• What to work on:
Reproduce the data exactly and drop any pictures it holds.

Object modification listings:
● ● ●

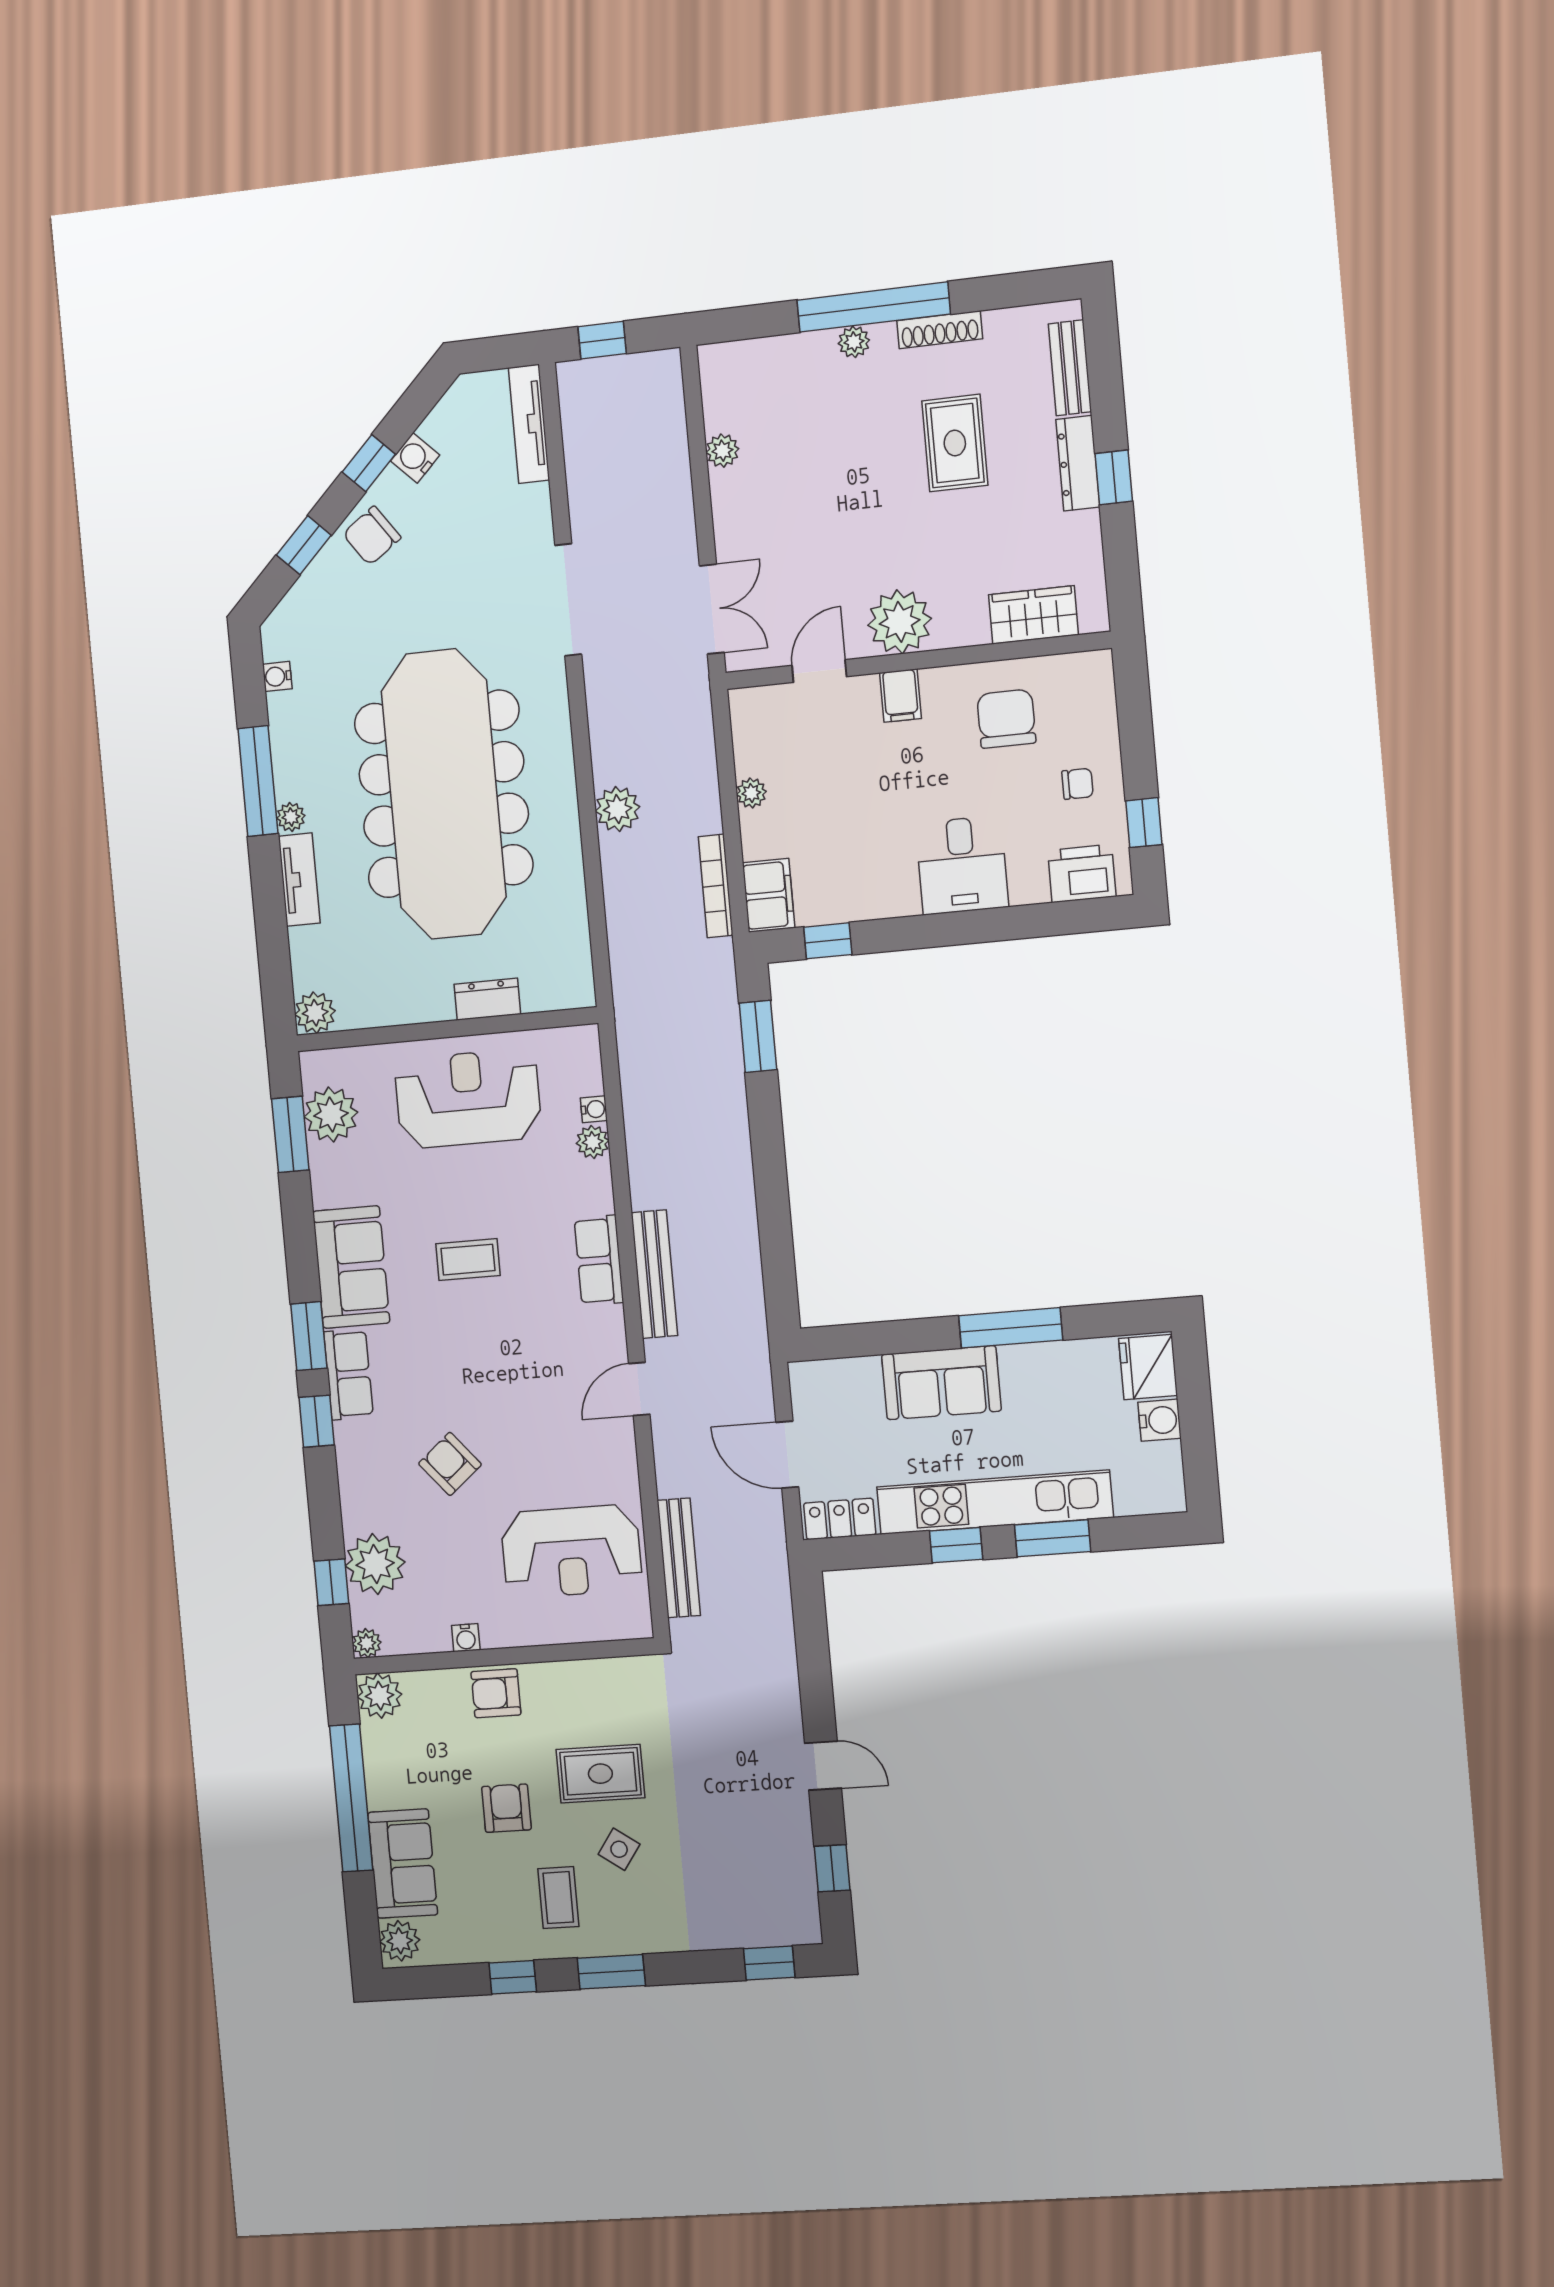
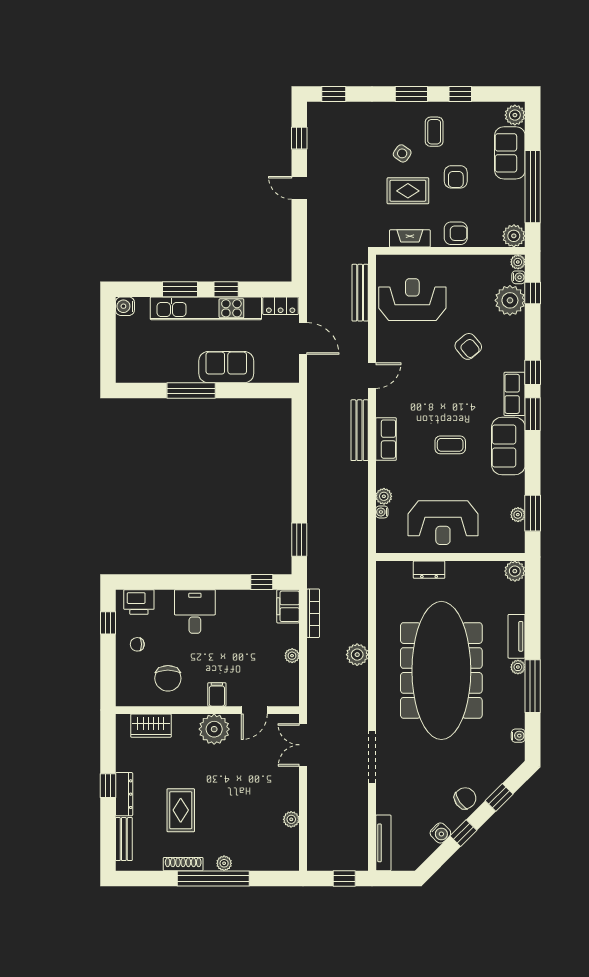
plant: (331, 1115) -> (518, 515), width x0.53, depth x0.53
fridge: (1148, 1367) -> (128, 367), removed
water cooler: (1159, 1420) -> (125, 306), moved
water cooler: (466, 1638) -> (518, 277), moved, turned 90
fireplace: (588, 1676) -> (410, 238), added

● ● ●

• Response area:
plant: (331, 1115) -> (518, 515), width x0.53, depth x0.53
fridge: (1148, 1367) -> (128, 367), removed
water cooler: (1159, 1420) -> (125, 306), moved
water cooler: (466, 1638) -> (518, 277), moved, turned 90
fireplace: (588, 1676) -> (410, 238), added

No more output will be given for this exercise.